§ WHAT IS EXPECTED
Repeat the lines from the one containing "POT1: 20k (+12V, GND, wiper" through the last line of the data, exactly, pictures omitted.

§ RECORDS SUPPLIED
<<<<

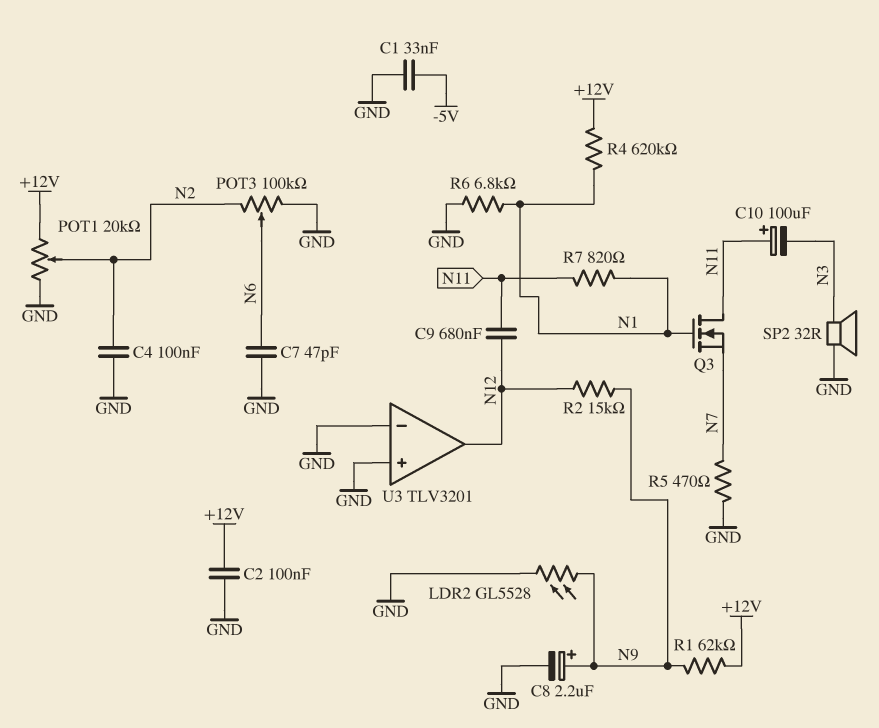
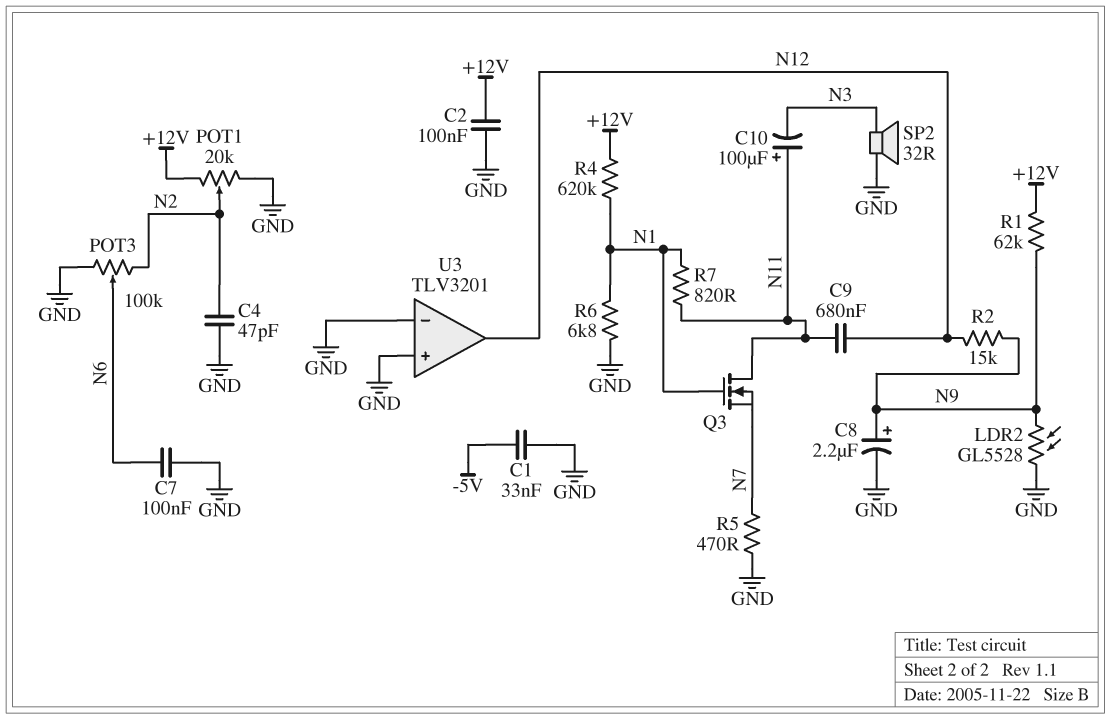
C4: 100nF (GND, N2) -> 47pF (GND, N2)
C7: 47pF (GND, N6) -> 100nF (GND, N6)

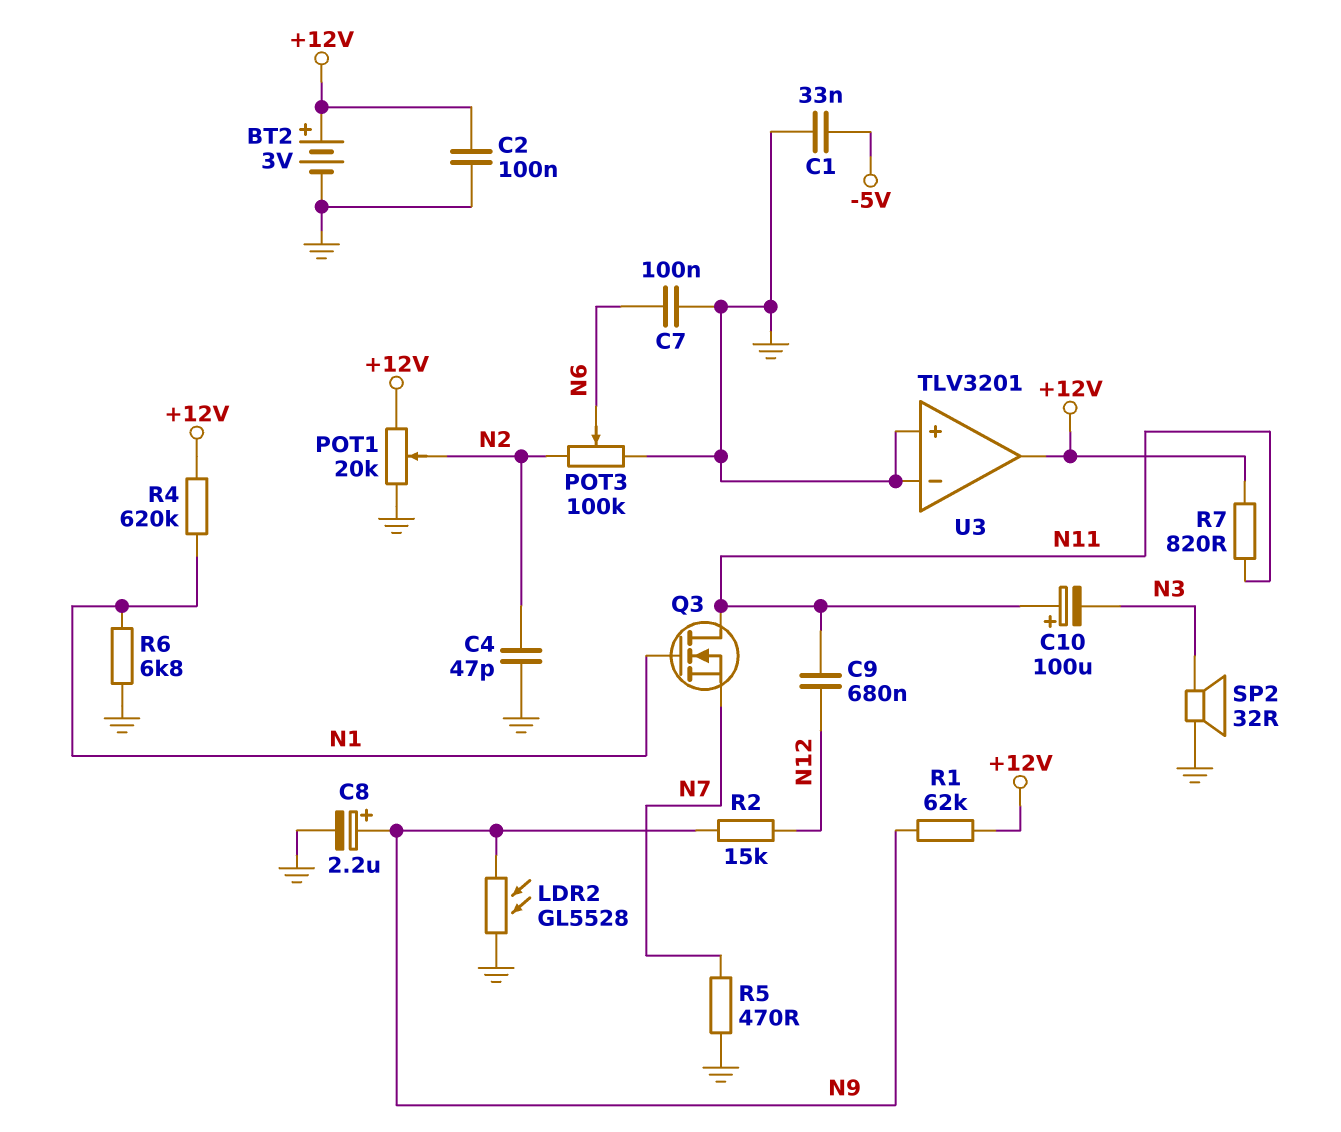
BT2: none -> 3V (plus +12V, minus GND)
R7: 820 (N1, N11) -> 820 (+12V, N11)
U3 pin out: N12 -> +12V

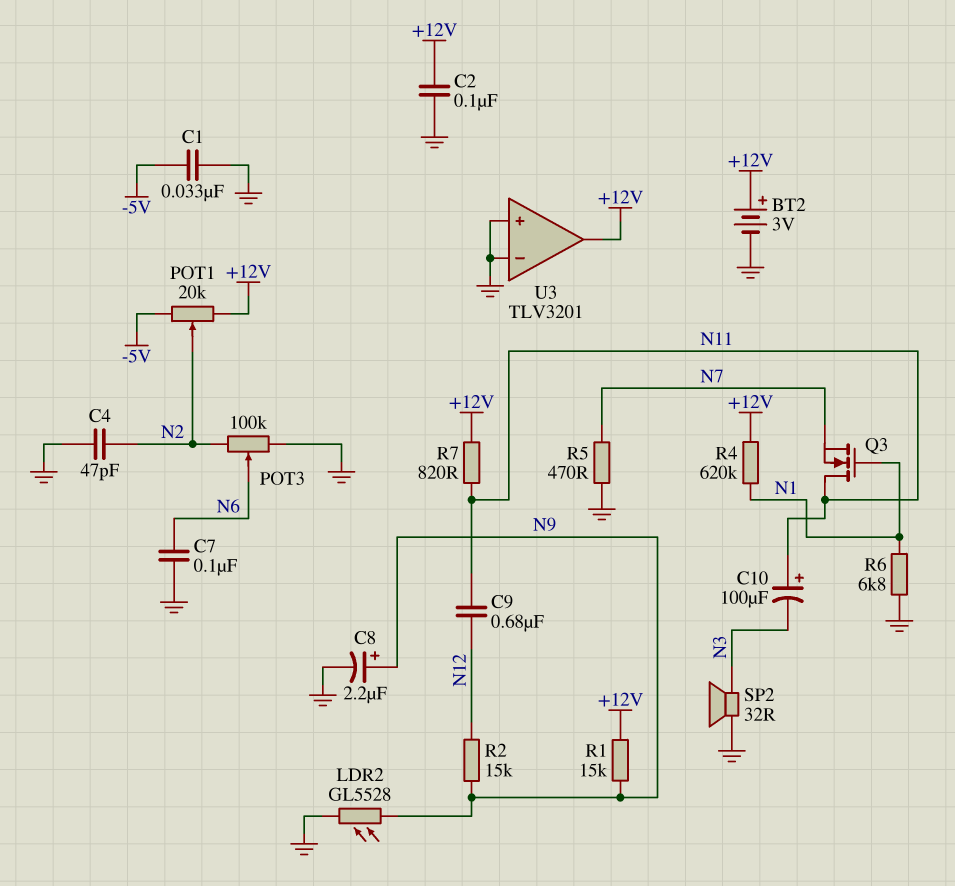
POT1: 20k (+12V, GND, wiper N2) -> 20k (+12V, -5V, wiper N2)
R1: 62k (+12V, N9) -> 15k (+12V, N9)

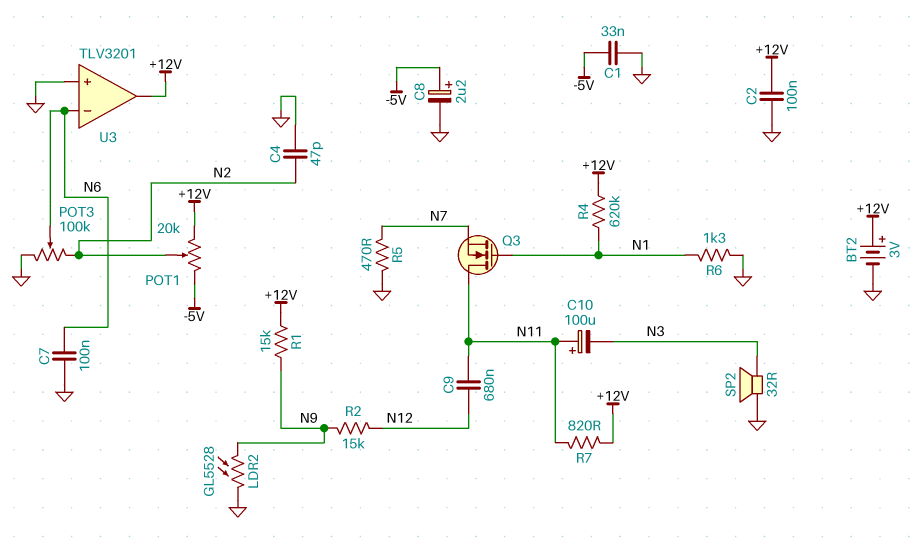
C8: 2.2uF (plus N9, minus GND) -> 2.2uF (plus -5V, minus GND)
R6: 6.8k (GND, N1) -> 1.3k (GND, N1)
U3 pin in-: GND -> N6

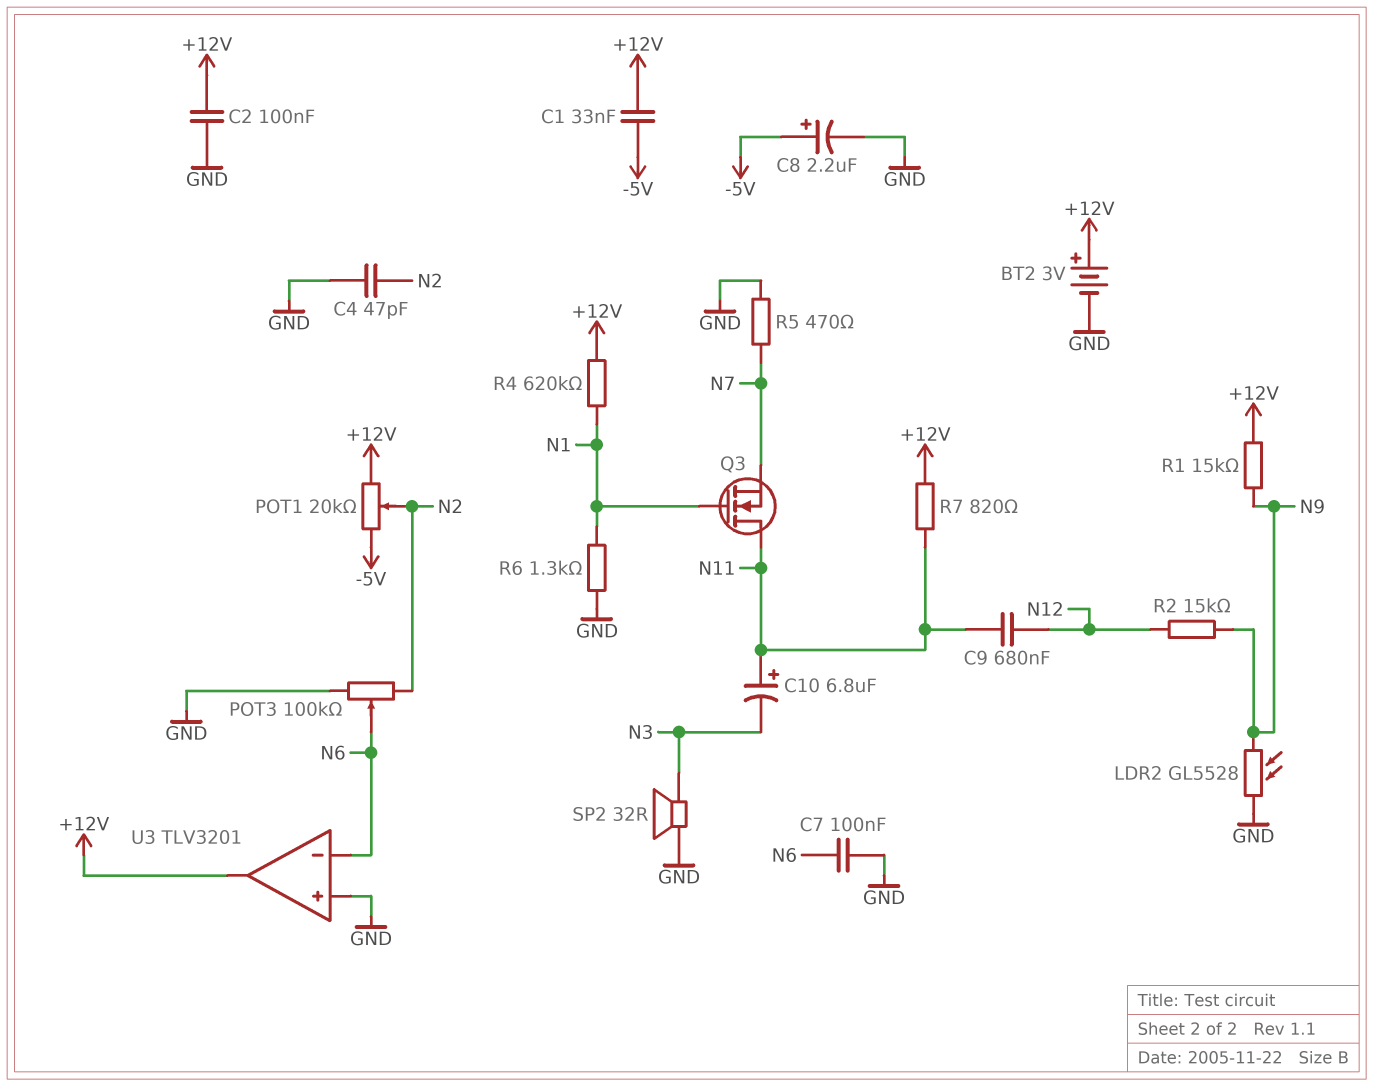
C1: 33nF (-5V, GND) -> 33nF (+12V, -5V)
C10: 100uF (plus N11, minus N3) -> 6.8uF (plus N11, minus N3)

>>>>

§ ANSWER AREA
POT1: 20k (+12V, GND, wiper N2) -> 20k (+12V, -5V, wiper N2)
R1: 62k (+12V, N9) -> 15k (+12V, N9)

C8: 2.2uF (plus N9, minus GND) -> 2.2uF (plus -5V, minus GND)
R6: 6.8k (GND, N1) -> 1.3k (GND, N1)
U3 pin in-: GND -> N6

C1: 33nF (-5V, GND) -> 33nF (+12V, -5V)
C10: 100uF (plus N11, minus N3) -> 6.8uF (plus N11, minus N3)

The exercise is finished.